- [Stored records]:
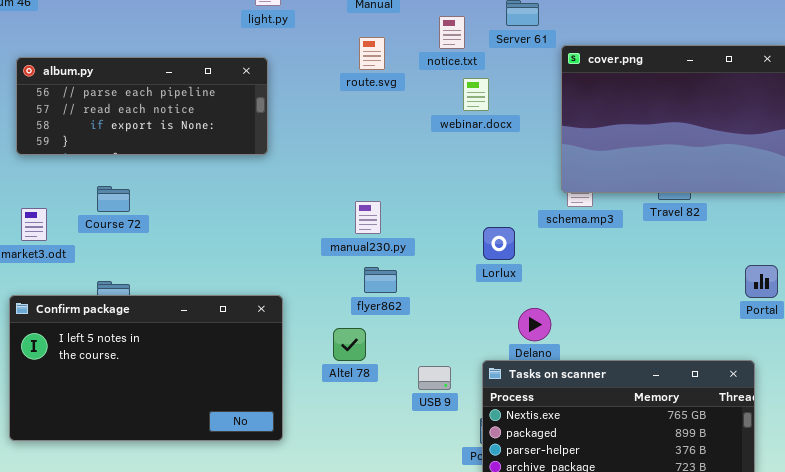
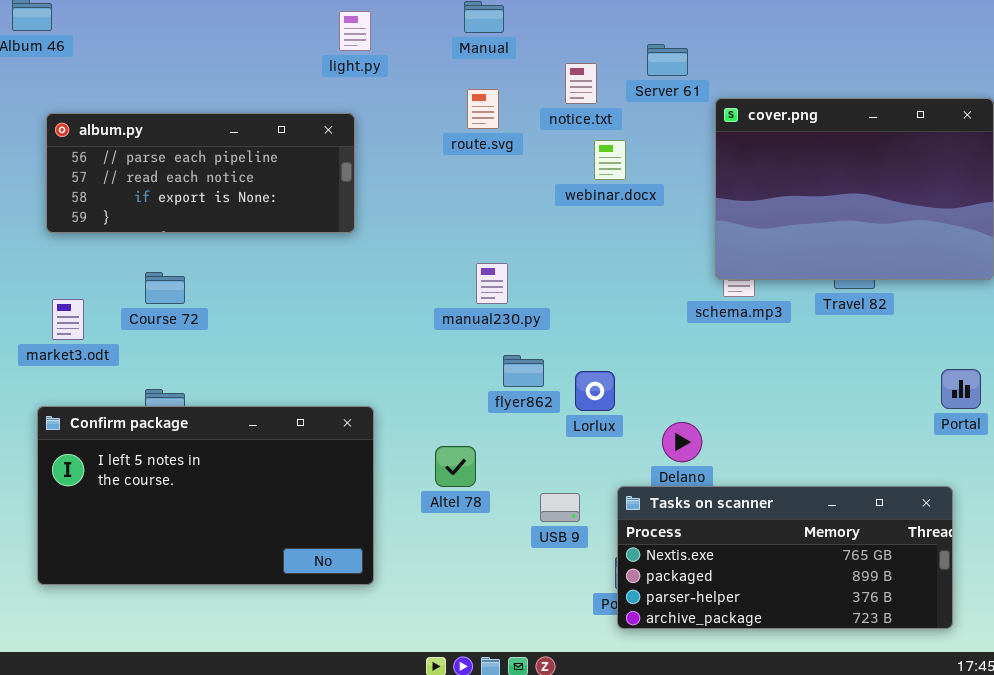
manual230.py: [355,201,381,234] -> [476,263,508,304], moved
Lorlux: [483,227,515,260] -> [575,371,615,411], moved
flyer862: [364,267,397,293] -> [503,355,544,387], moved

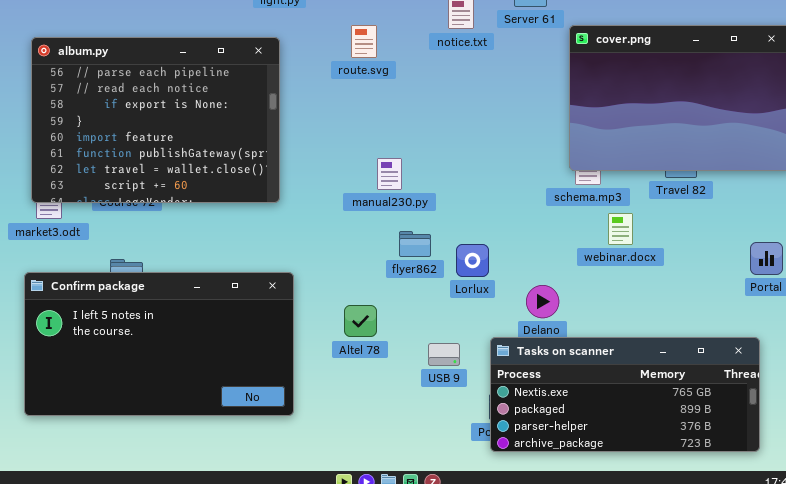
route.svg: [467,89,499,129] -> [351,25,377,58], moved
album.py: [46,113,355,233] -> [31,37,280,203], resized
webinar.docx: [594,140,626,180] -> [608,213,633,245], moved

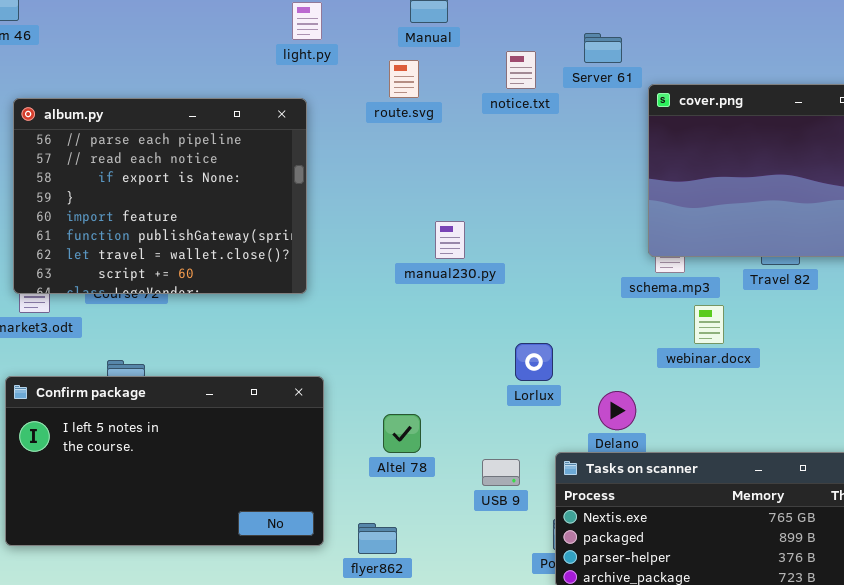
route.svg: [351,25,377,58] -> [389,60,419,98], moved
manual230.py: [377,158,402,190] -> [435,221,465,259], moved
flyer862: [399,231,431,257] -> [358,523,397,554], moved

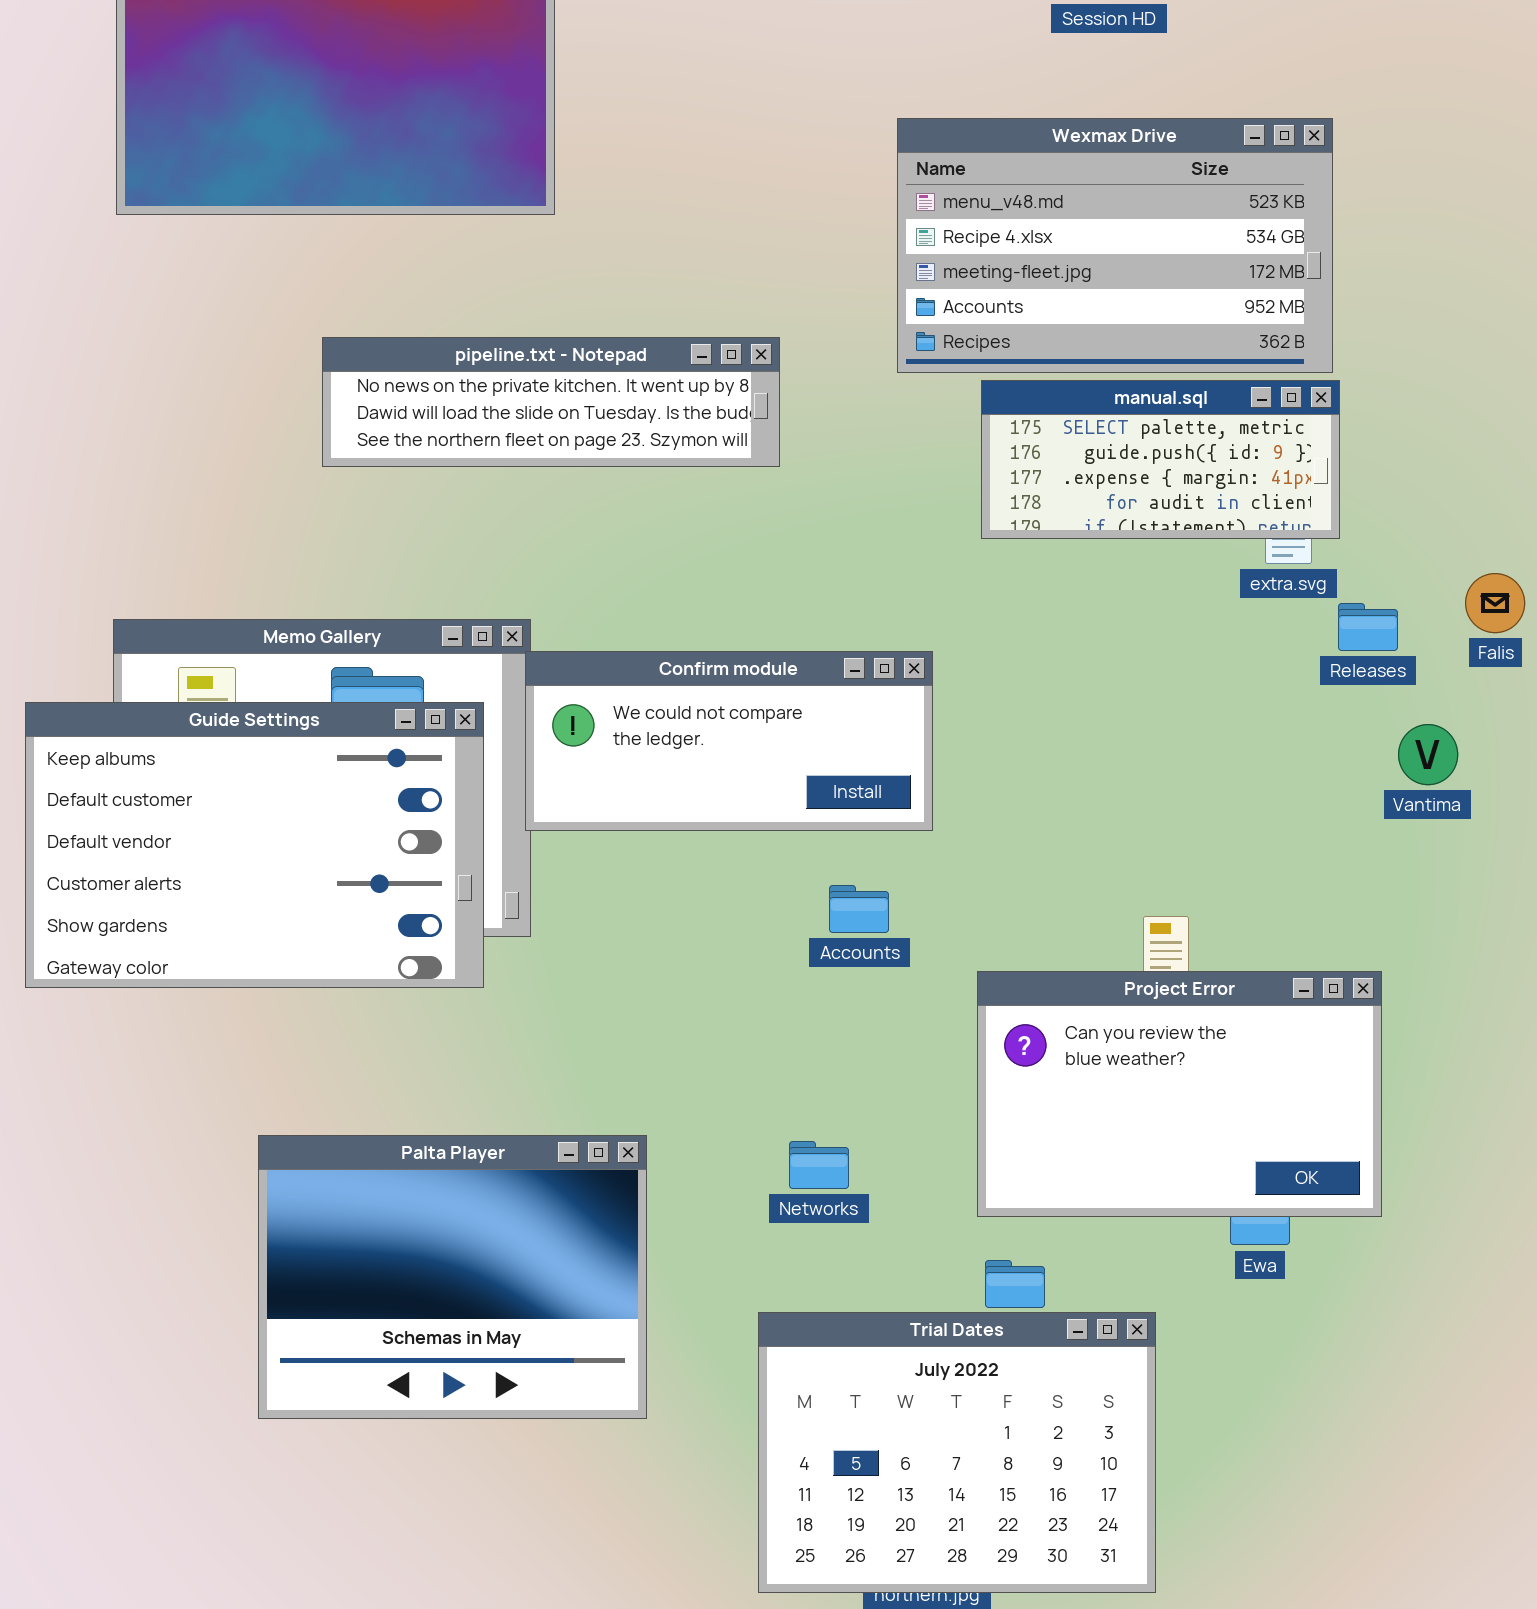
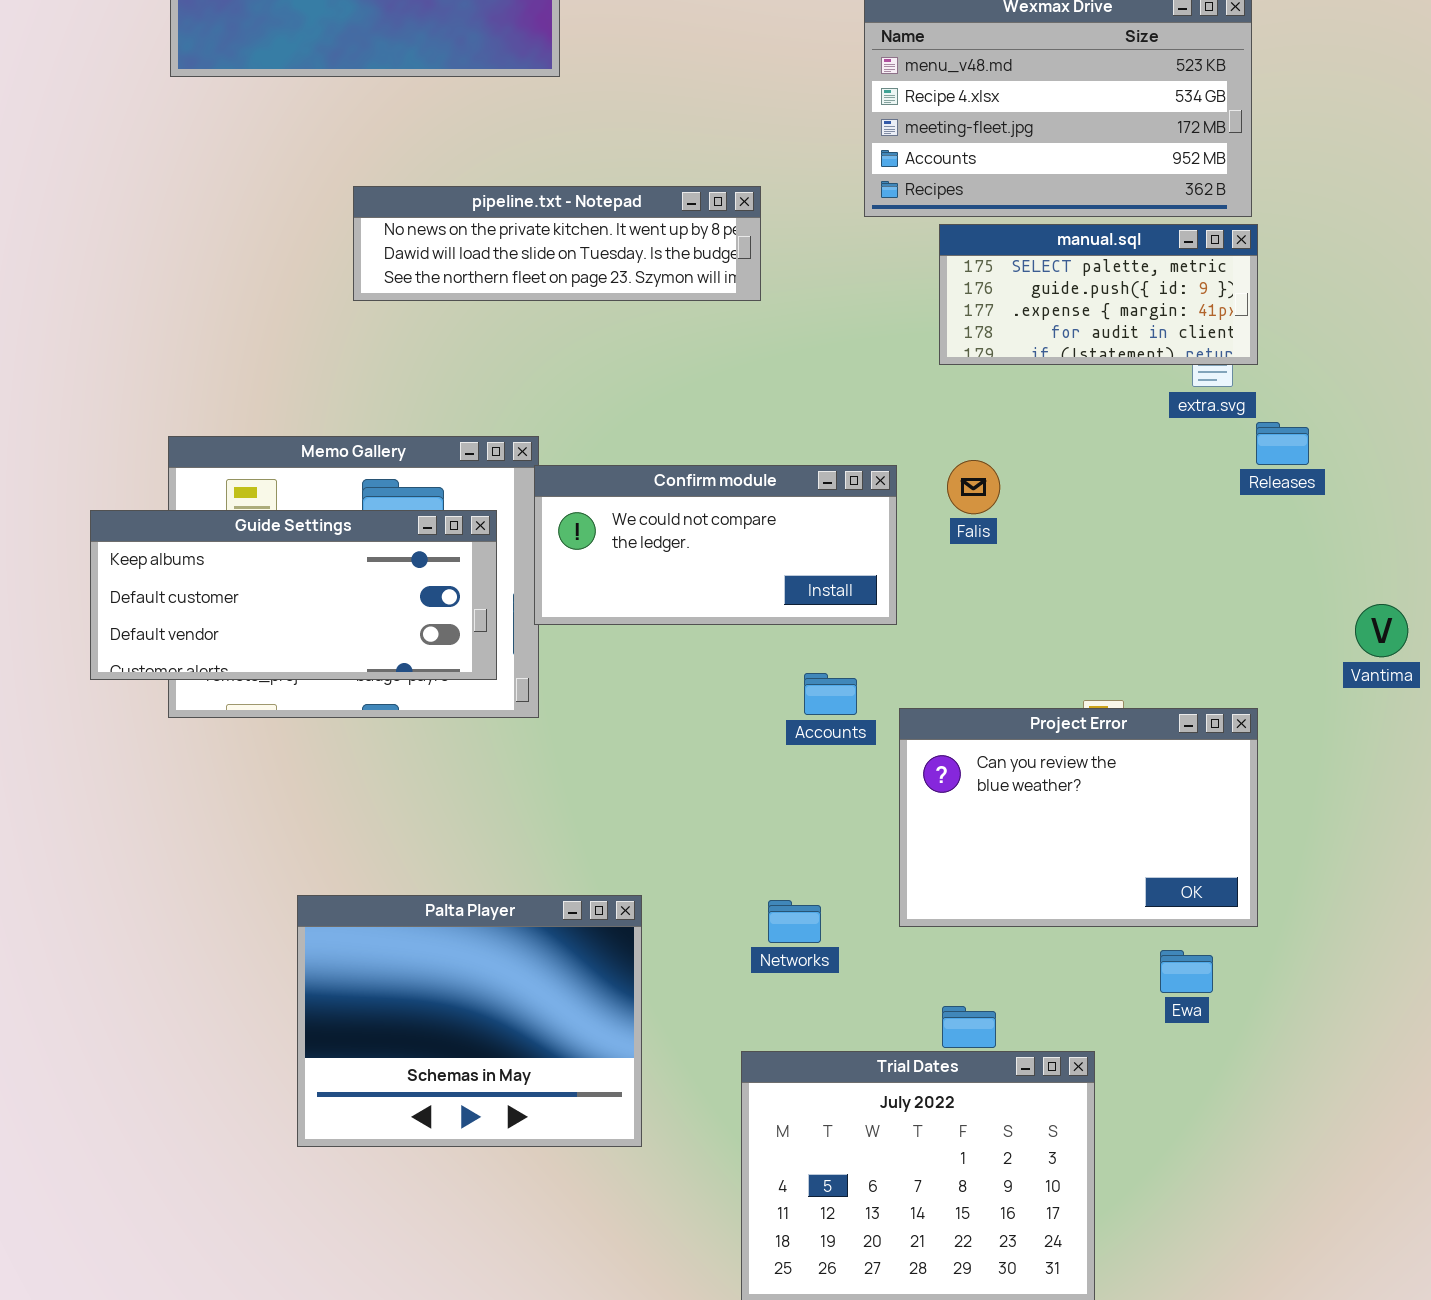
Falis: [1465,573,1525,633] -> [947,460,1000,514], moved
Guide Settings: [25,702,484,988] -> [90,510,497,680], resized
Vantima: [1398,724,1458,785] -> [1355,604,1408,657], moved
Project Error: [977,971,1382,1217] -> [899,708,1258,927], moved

- [Action item]: Print exactly the lines from the one containing "webinar.docx: [594,140,626,180] ->" through the last line of the records, both included, and leave out the pictures.

- [Result]:
webinar.docx: [594,140,626,180] -> [608,213,633,245], moved

route.svg: [351,25,377,58] -> [389,60,419,98], moved
manual230.py: [377,158,402,190] -> [435,221,465,259], moved
flyer862: [399,231,431,257] -> [358,523,397,554], moved

Falis: [1465,573,1525,633] -> [947,460,1000,514], moved
Guide Settings: [25,702,484,988] -> [90,510,497,680], resized
Vantima: [1398,724,1458,785] -> [1355,604,1408,657], moved
Project Error: [977,971,1382,1217] -> [899,708,1258,927], moved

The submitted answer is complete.